[Records excerpted from a collection]
---
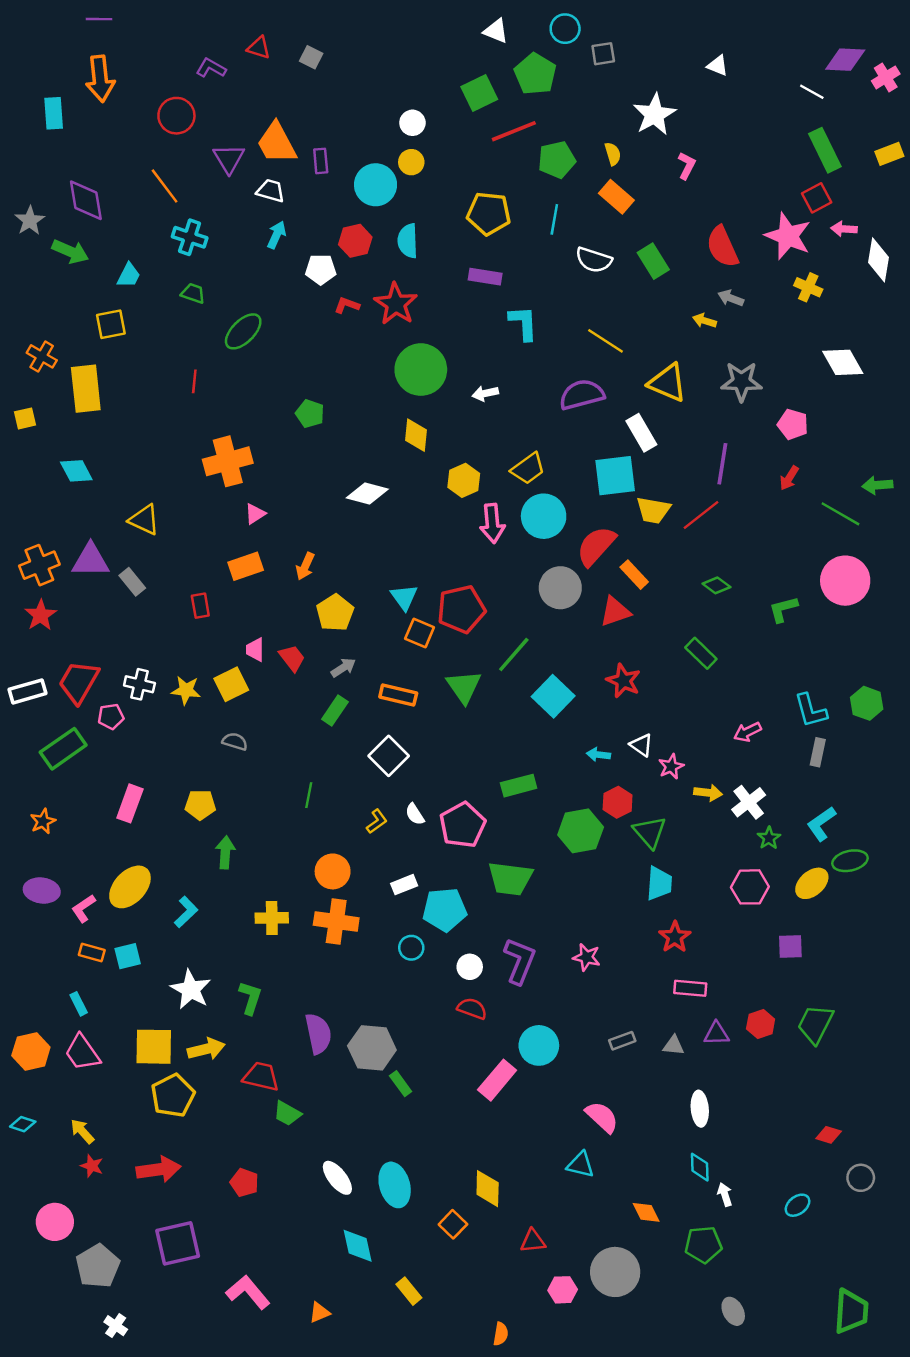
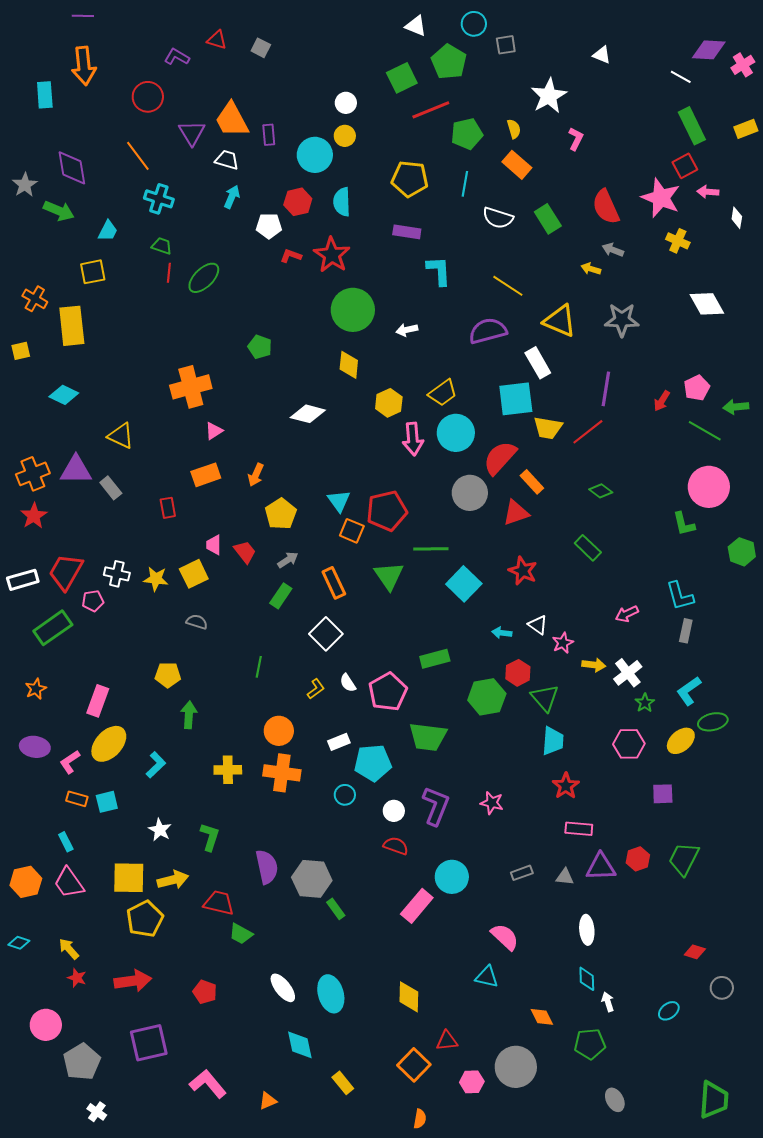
white diamond: (879, 260) -> (737, 218), size x0.6
red line: (194, 381) -> (169, 273), moved
pink pentagon: (793, 424) -> (697, 388), moved, turned 30
cyan diamond: (76, 471) -> (64, 395), turned -36
green L-shape: (783, 609) -> (684, 524), moved, turned -88
green line: (514, 654) -> (431, 549), turned 48
orange rectangle: (398, 695) -> (334, 583), turned 52
green hexagon: (867, 703) -> (742, 552), moved
pink rectangle: (130, 803) -> (98, 701), moved
white star: (191, 989) -> (160, 830), size x0.7
purple triangle: (716, 1034) -> (601, 867), size x1.4
orange square: (453, 1224) -> (414, 1065), moved, size x1.4

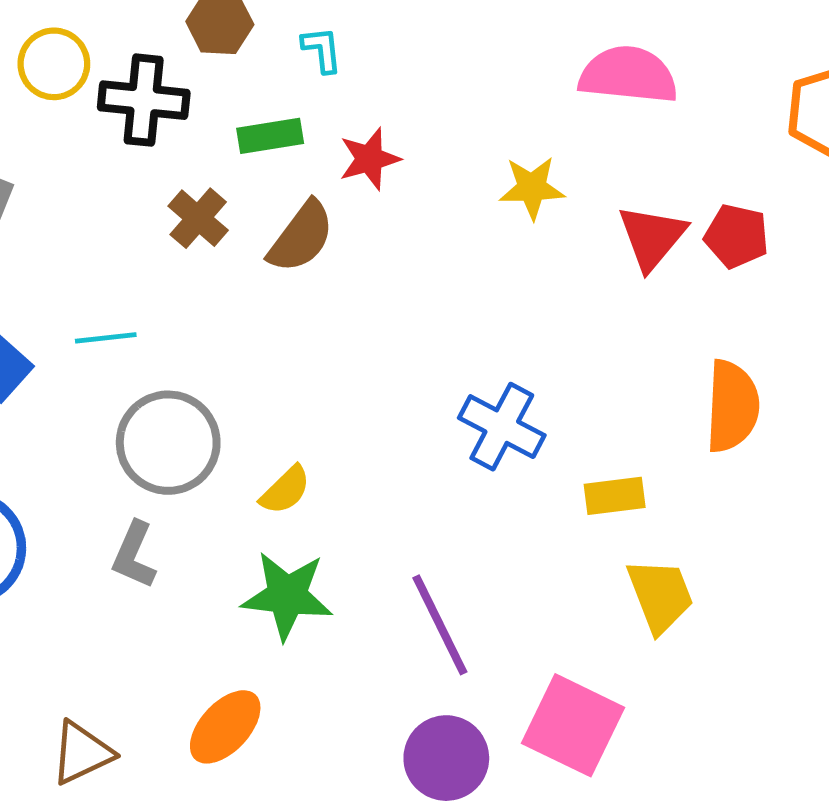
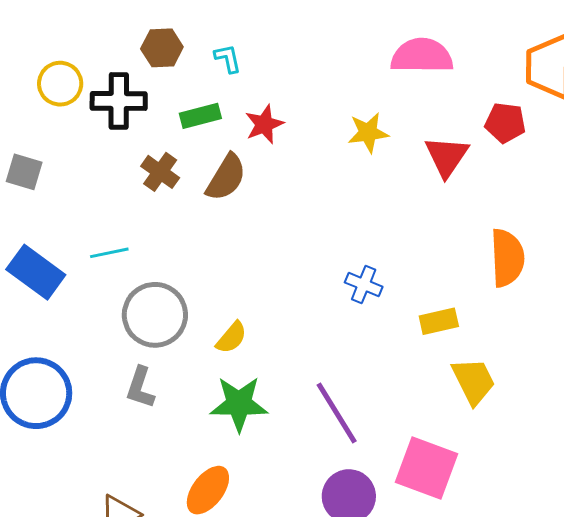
red pentagon: (737, 236) -> (505, 123), moved
blue cross: (502, 427) -> (364, 285), size x0.7

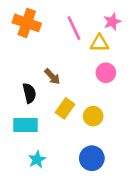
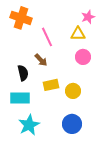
pink line: (74, 28) -> (47, 37), moved
yellow rectangle: (65, 108) -> (51, 85), turned 42
cyan star: (37, 159) -> (29, 125), size x1.5

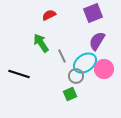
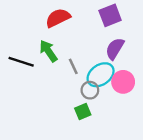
red semicircle: (49, 15) -> (58, 18), size x1.5
black line: (19, 74) -> (21, 62), moved

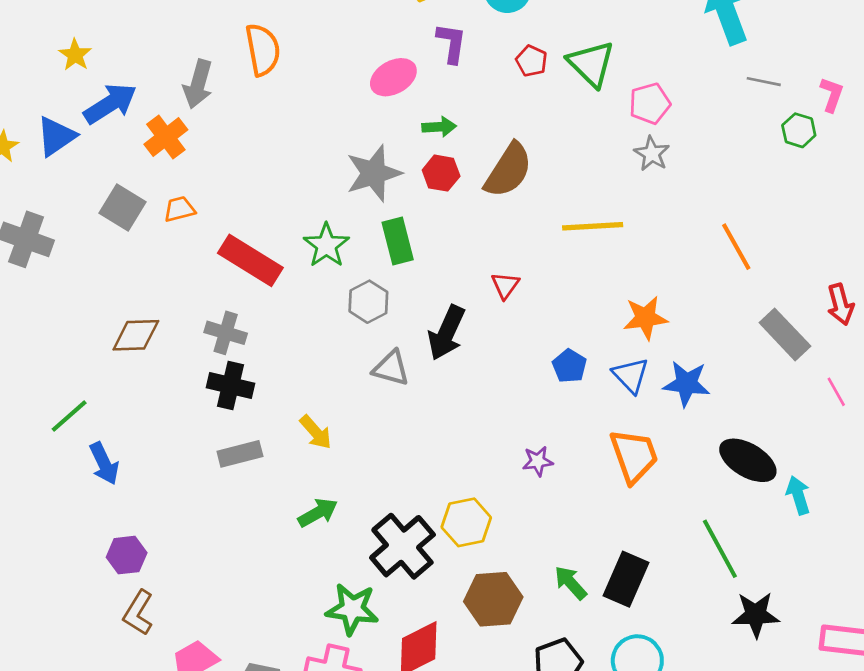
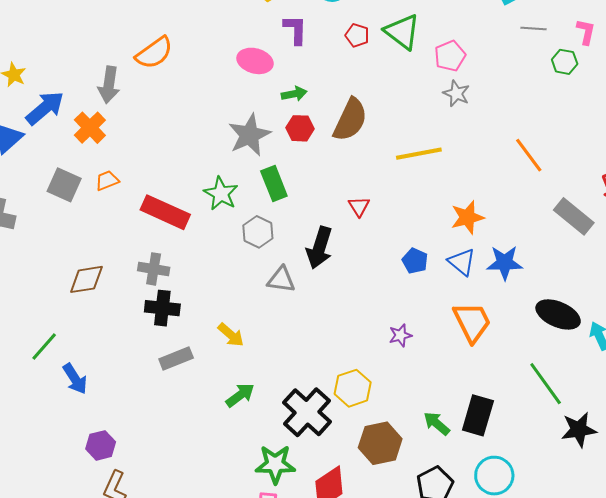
orange semicircle: (263, 50) -> (154, 53), turned 72
pink ellipse: (393, 77) -> (255, 61), turned 52

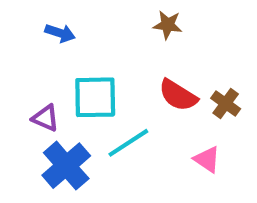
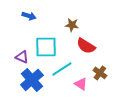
brown star: (168, 25) -> (72, 25), moved
brown cross: (226, 104) -> (100, 73), moved
pink triangle: (207, 159) -> (81, 84), moved

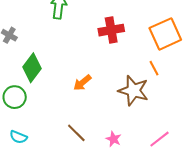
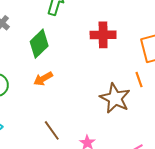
green diamond: (32, 68) -> (39, 44), moved
orange arrow: (82, 83) -> (43, 79), moved

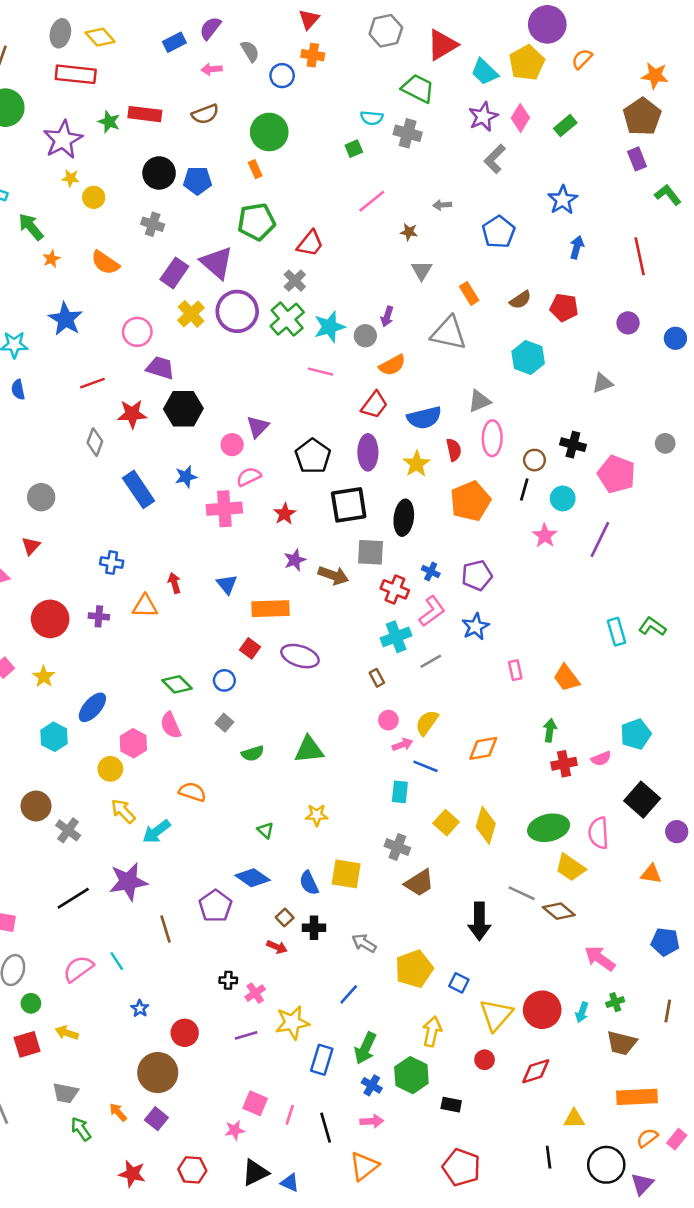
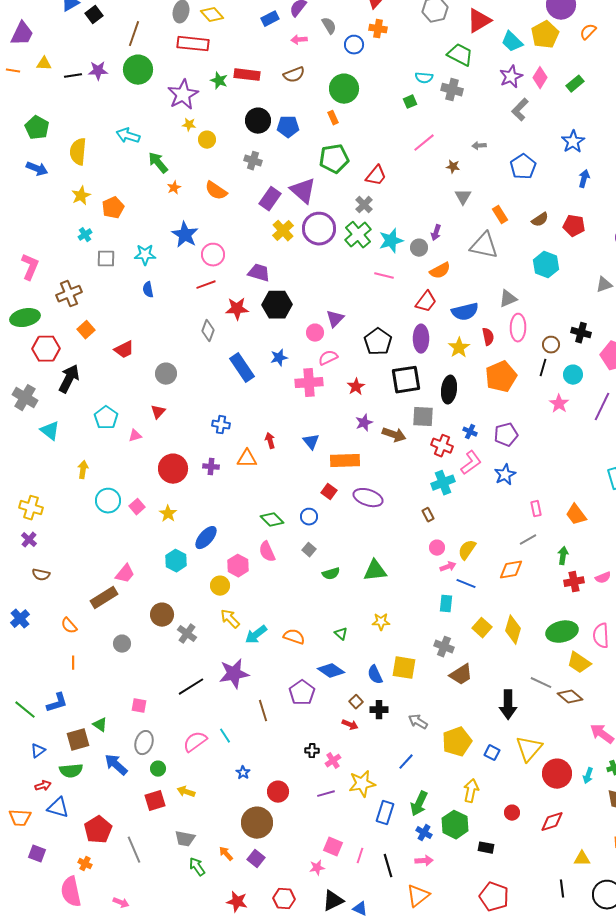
pink circle: (137, 332) -> (213, 255), moved
gray line: (431, 661) -> (528, 540), moved
orange semicircle: (192, 792) -> (294, 637), moved
yellow triangle: (496, 1015) -> (529, 749), moved

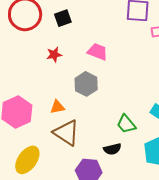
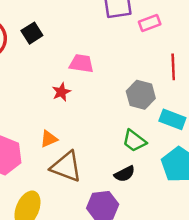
---
→ Directions
The line with "white star: (191, 989)" marks the end: restate word for word every line from the top of the data through that one, omitting pictures.

→ Response to this exercise
white diamond: (879, 260) -> (737, 218), size x0.6
red line: (194, 381) -> (169, 273), moved
pink pentagon: (793, 424) -> (697, 388), moved, turned 30
cyan diamond: (76, 471) -> (64, 395), turned -36
green L-shape: (783, 609) -> (684, 524), moved, turned -88
green line: (514, 654) -> (431, 549), turned 48
orange rectangle: (398, 695) -> (334, 583), turned 52
green hexagon: (867, 703) -> (742, 552), moved
pink rectangle: (130, 803) -> (98, 701), moved
white star: (191, 989) -> (160, 830), size x0.7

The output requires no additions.